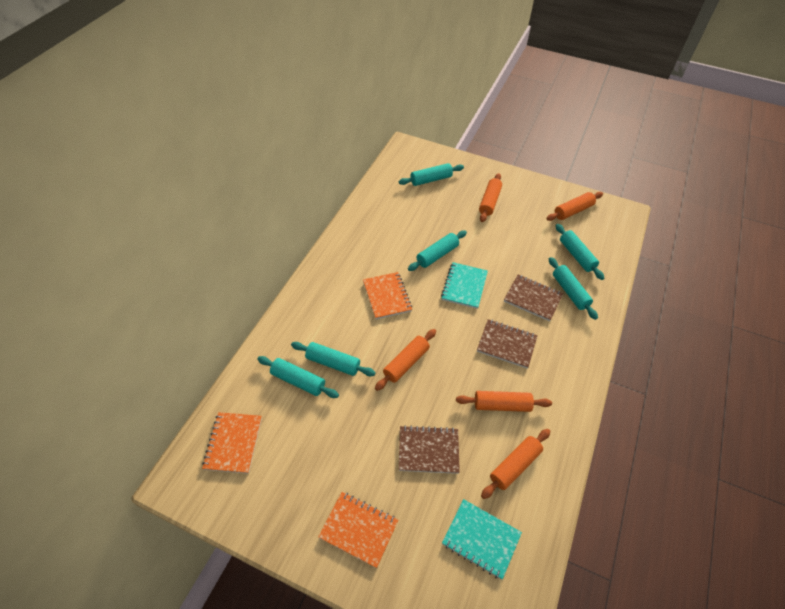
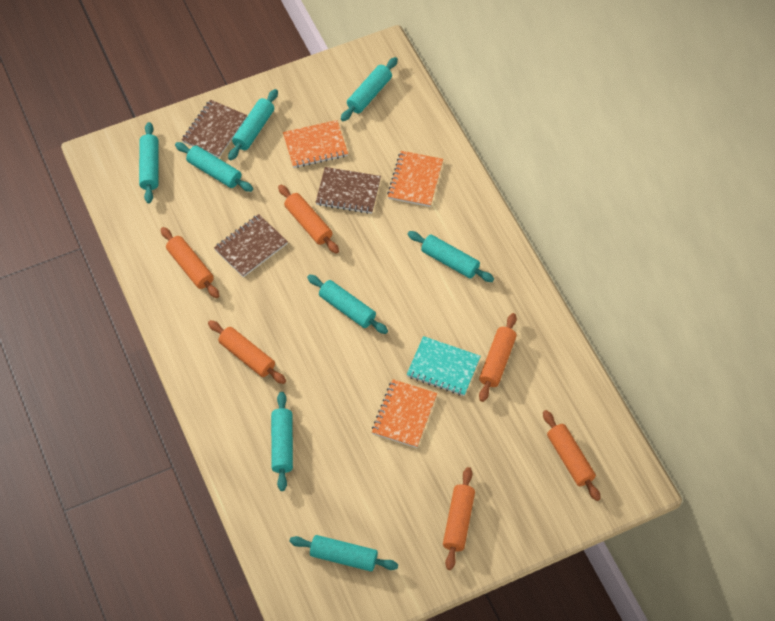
orange rolling pin: 5 -> 6
turquoise notebook: 2 -> 1
turquoise rolling pin: 6 -> 8

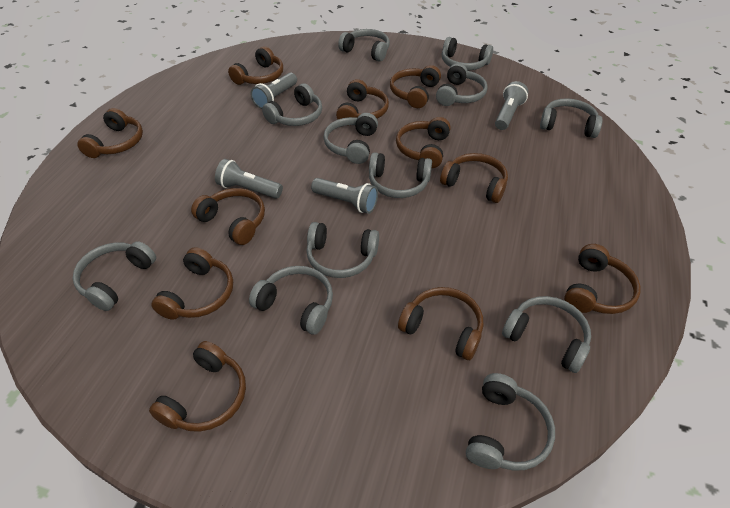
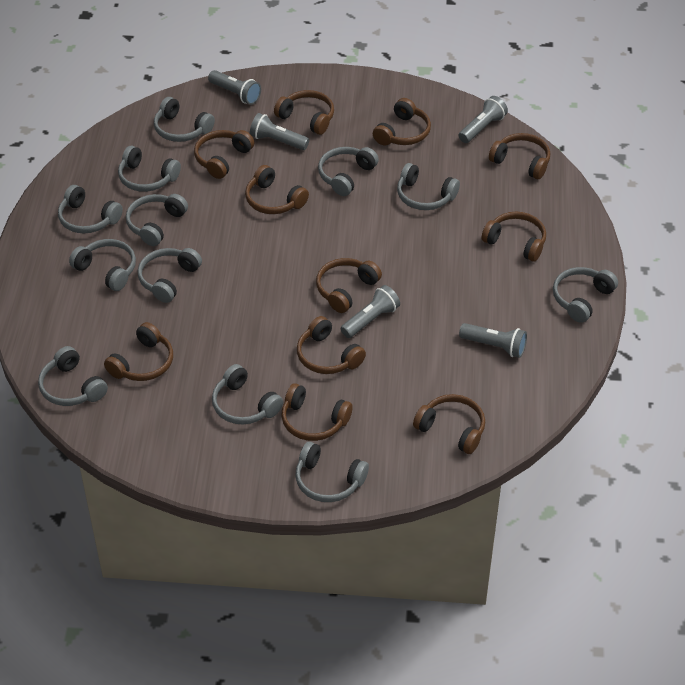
grey flashlight: 4 -> 5

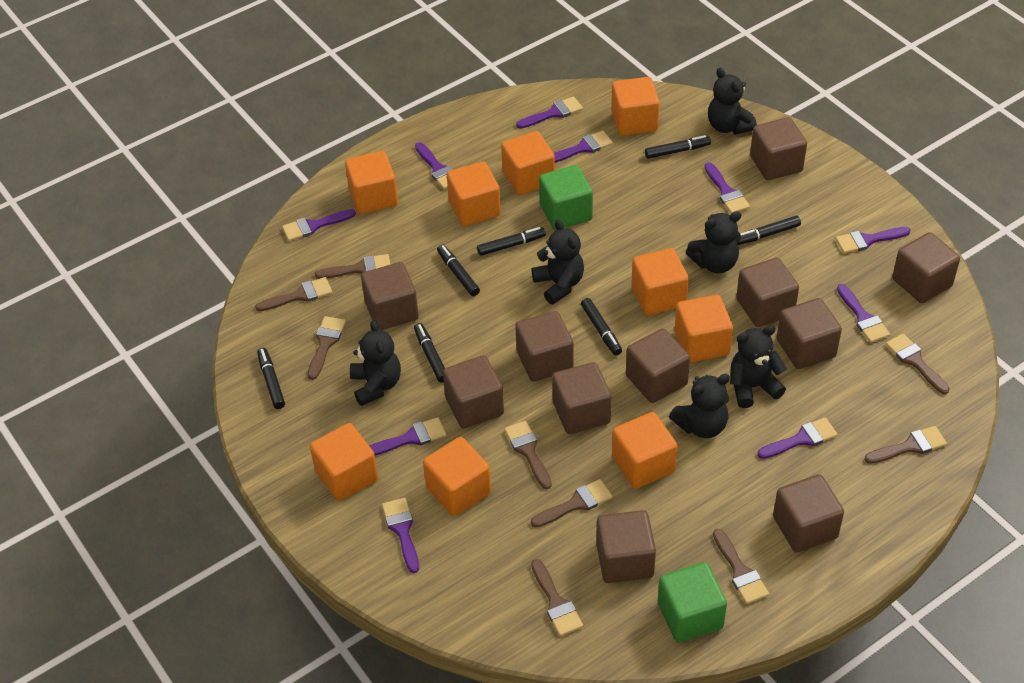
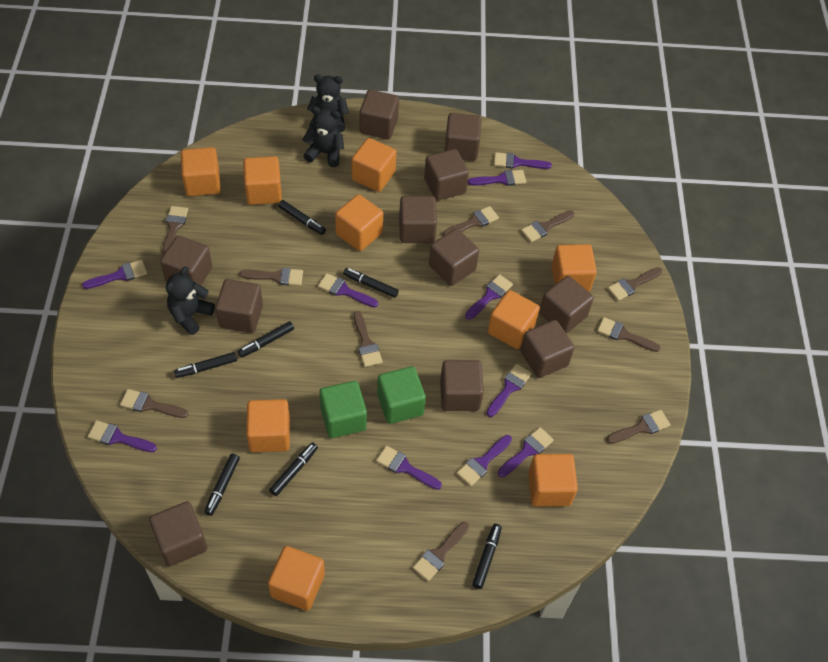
black teddy bear: 6 -> 3
brown brush: 9 -> 10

Required work: Take every line from the data above that holds "turquoise" and copy it out.

The answer:
turquoise notebook: 2 -> 1
turquoise rolling pin: 6 -> 8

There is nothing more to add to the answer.